- _Supplied material_:

┌──

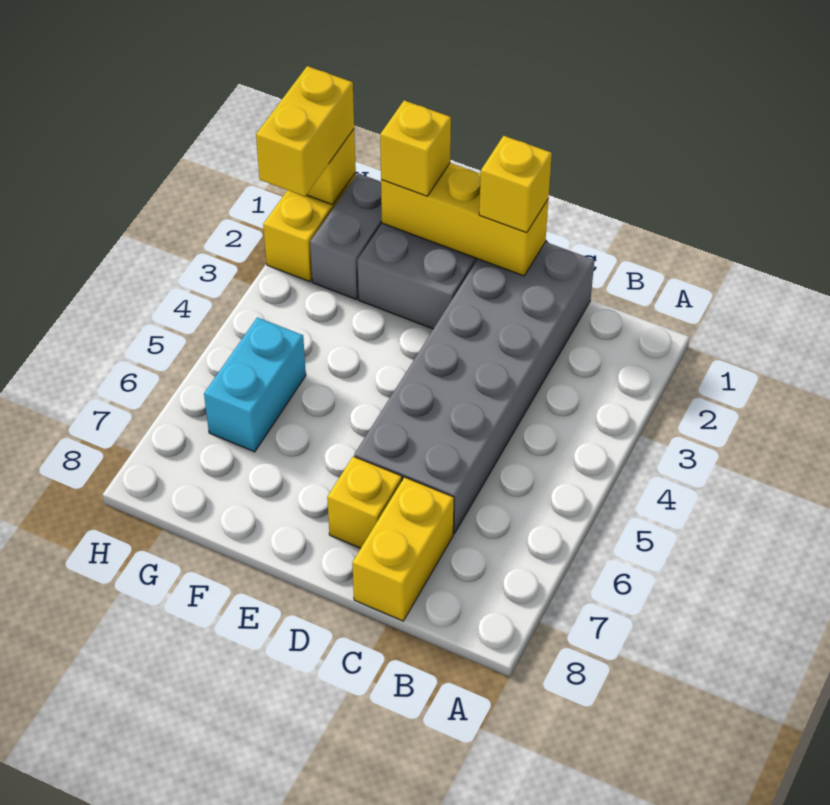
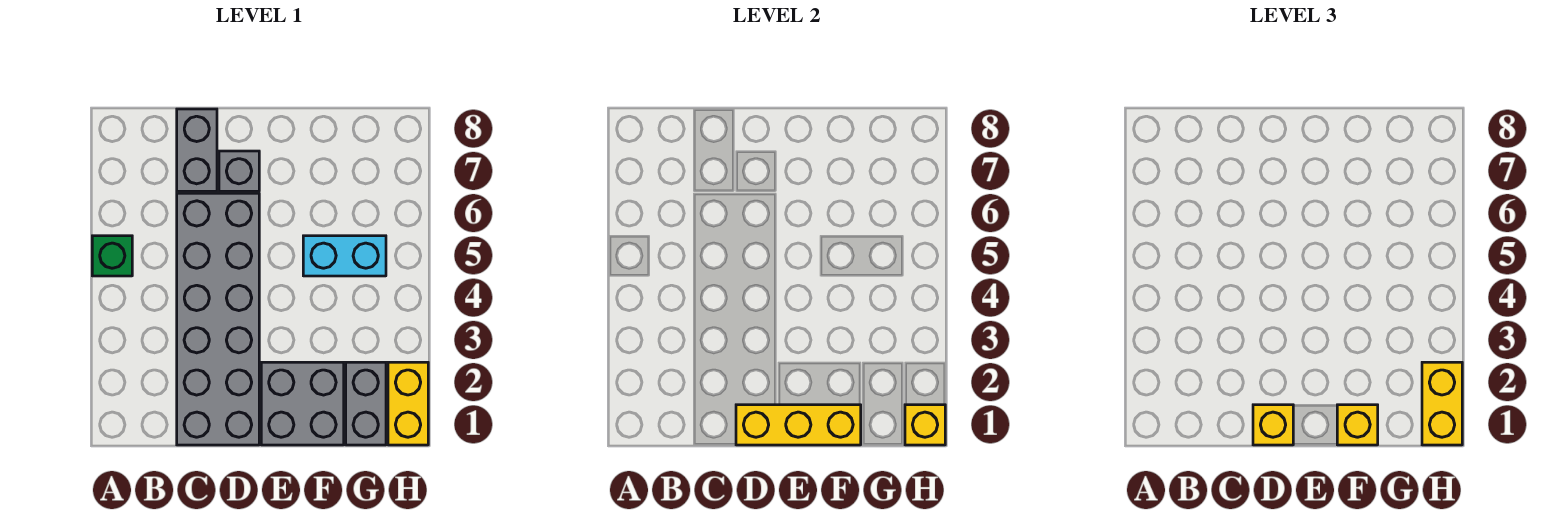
none -> green brick A5 level 1
yellow brick C7:C8 level 1 -> grey brick C7:C8 level 1
yellow brick D7 level 1 -> grey brick D7 level 1
cyan brick G5:G6 level 1 -> cyan brick F5:G5 level 1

└──

- _Assignment_: Copy nothing except the lines from the one holding "yellow brick D7" through the last line of the data above, and return them exactly.

- _Completed task_:
yellow brick D7 level 1 -> grey brick D7 level 1
cyan brick G5:G6 level 1 -> cyan brick F5:G5 level 1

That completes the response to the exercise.